AIM OF THE EXERCISE:
When the line containing "yellow triangle: (798, 236)" appears in the data below, begin copying there and stop only after the line containing "gray arrow: (213, 259) -> (173, 287), moved".

(RECORDS PROVIDED Opens)

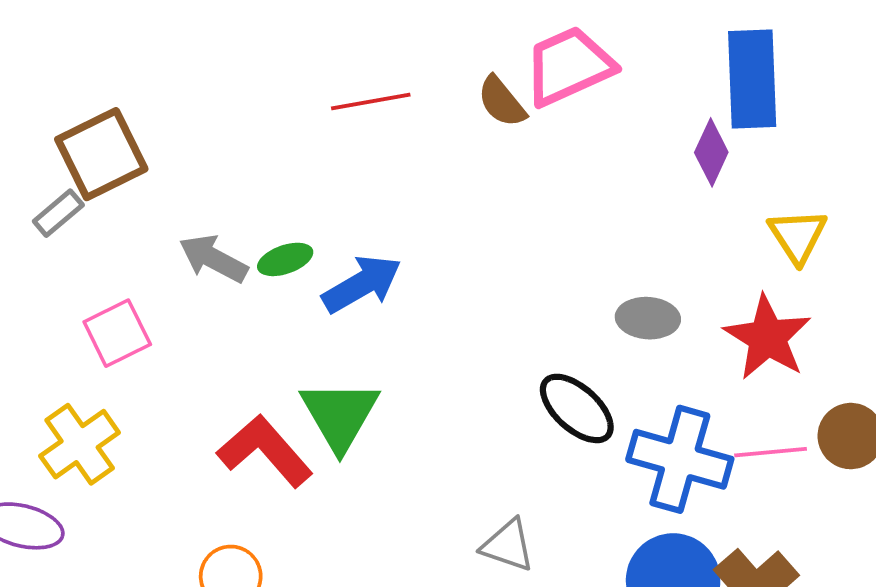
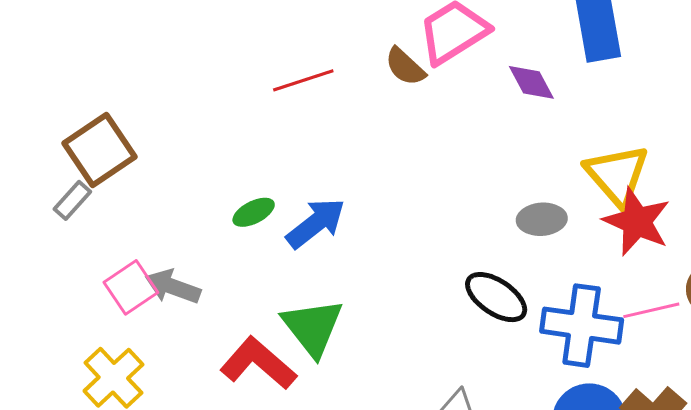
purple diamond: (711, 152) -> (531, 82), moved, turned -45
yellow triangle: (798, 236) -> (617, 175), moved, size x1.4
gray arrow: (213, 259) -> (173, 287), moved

(RECORDS PROVIDED Closes)
(RECORDS PROVIDED Opens)

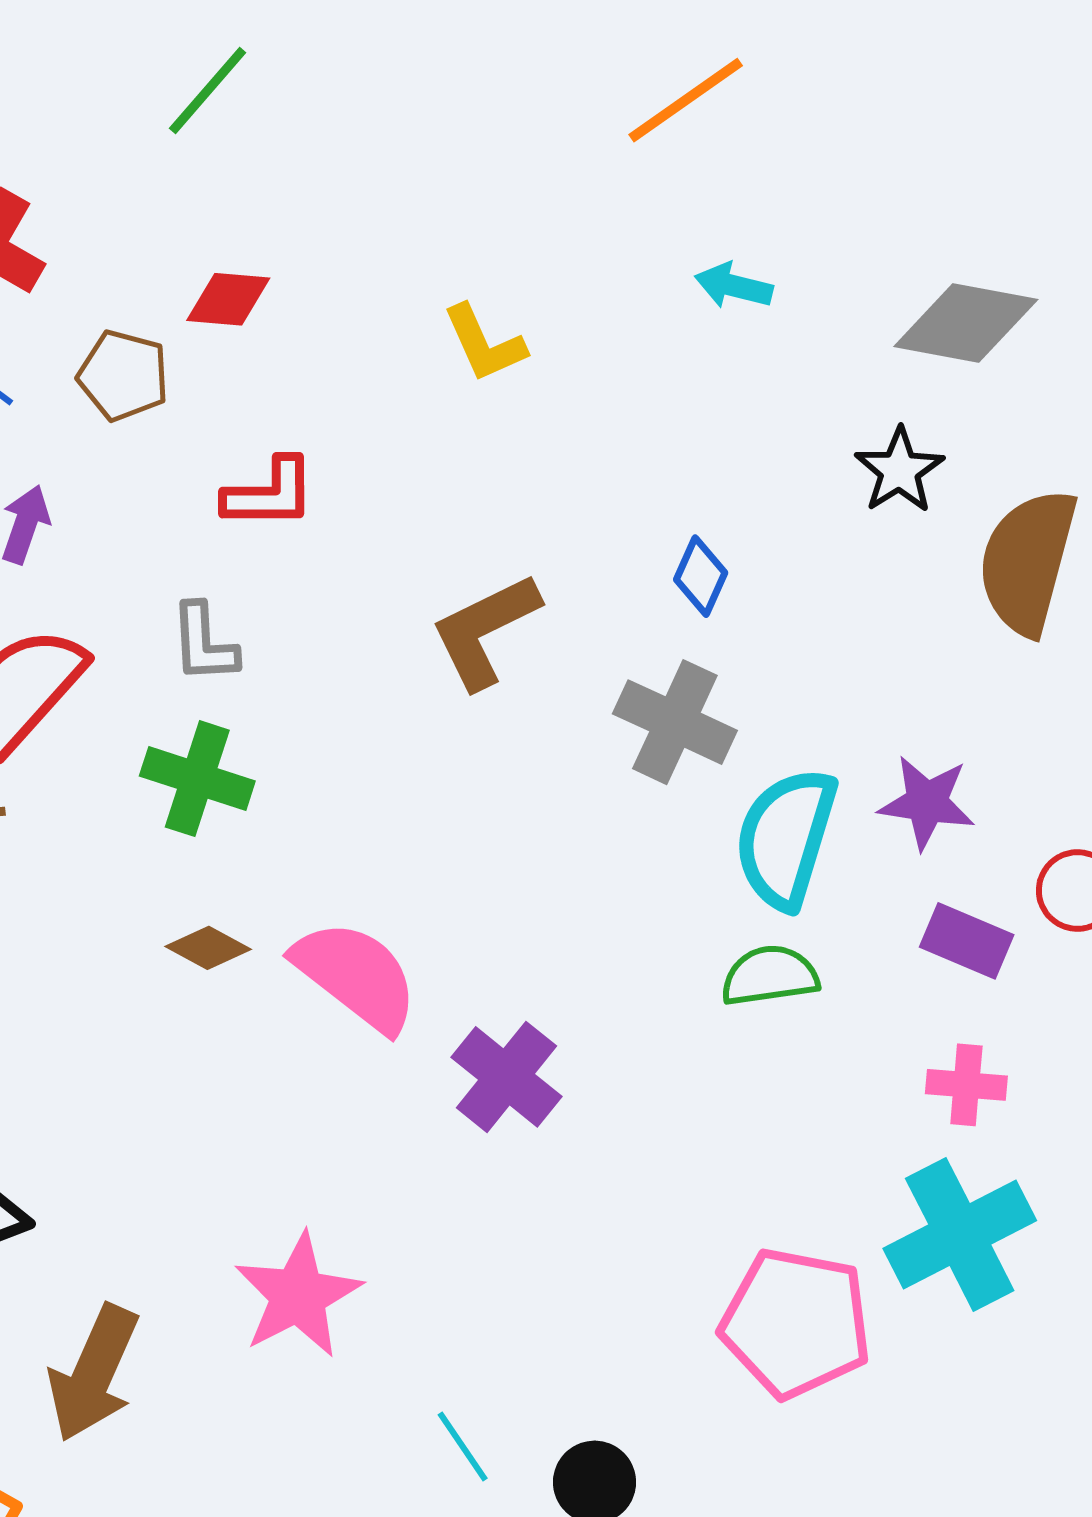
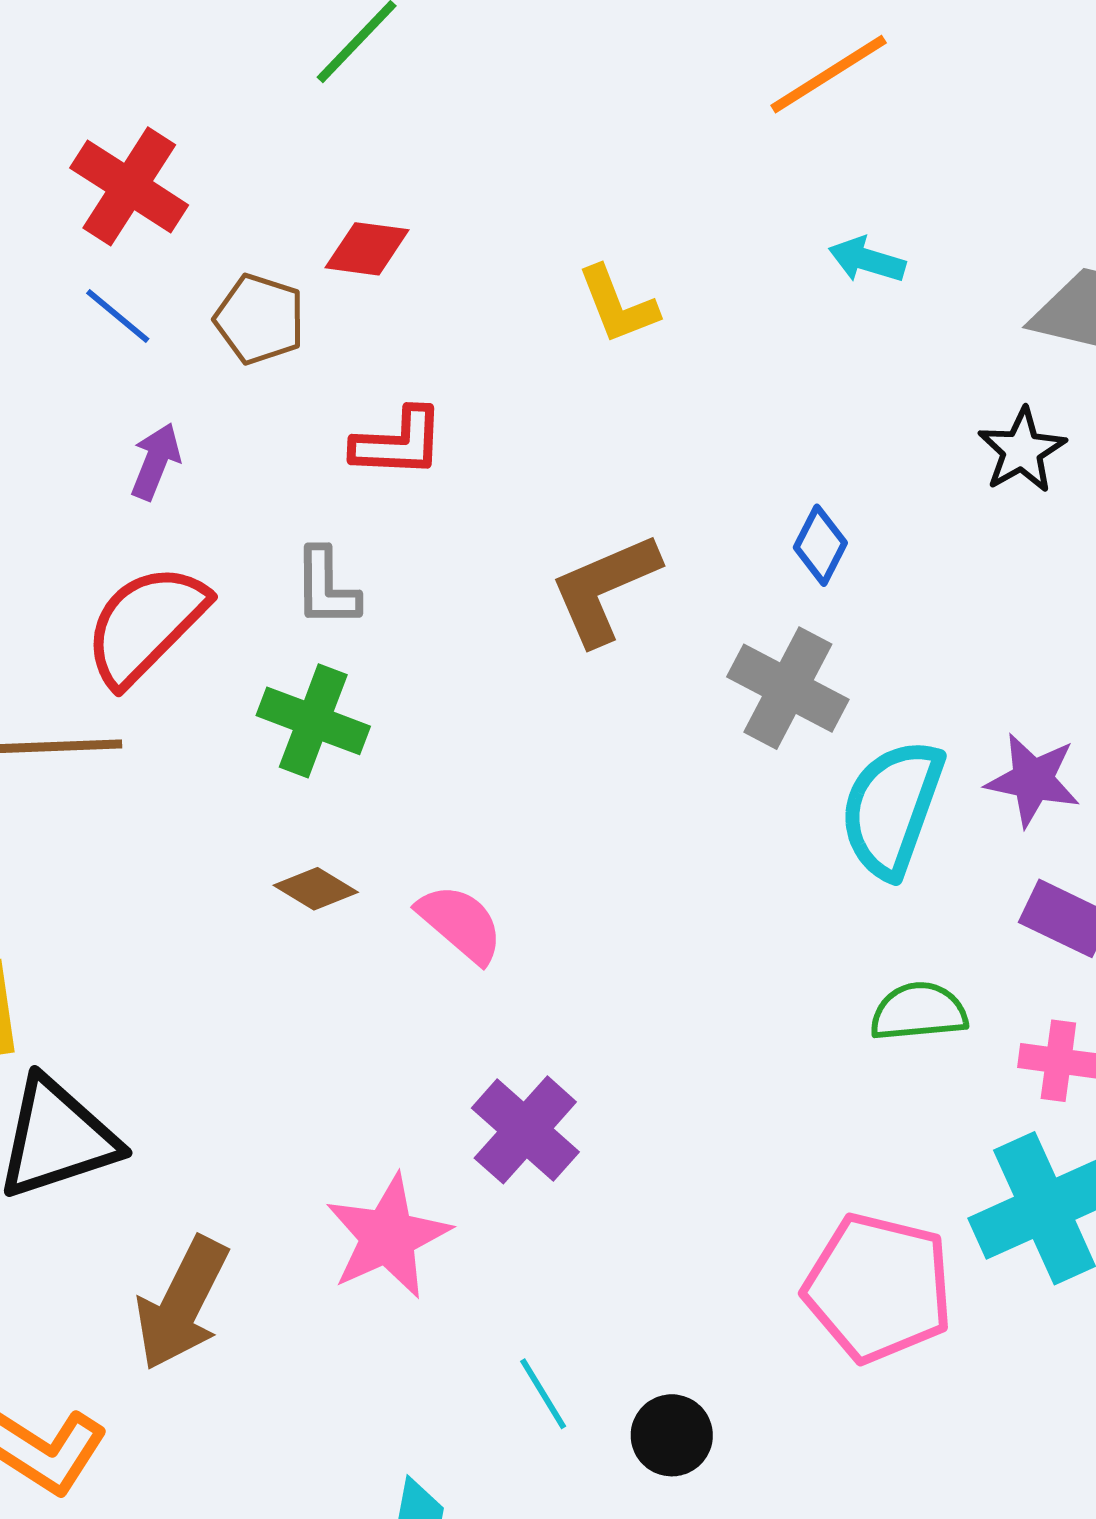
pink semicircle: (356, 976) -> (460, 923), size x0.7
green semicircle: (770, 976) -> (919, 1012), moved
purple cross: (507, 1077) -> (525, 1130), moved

(RECORDS PROVIDED Closes)

RESULT OF THE EXERCISE:
yellow triangle: (798, 236) -> (617, 175), moved, size x1.4
gray arrow: (213, 259) -> (173, 287), moved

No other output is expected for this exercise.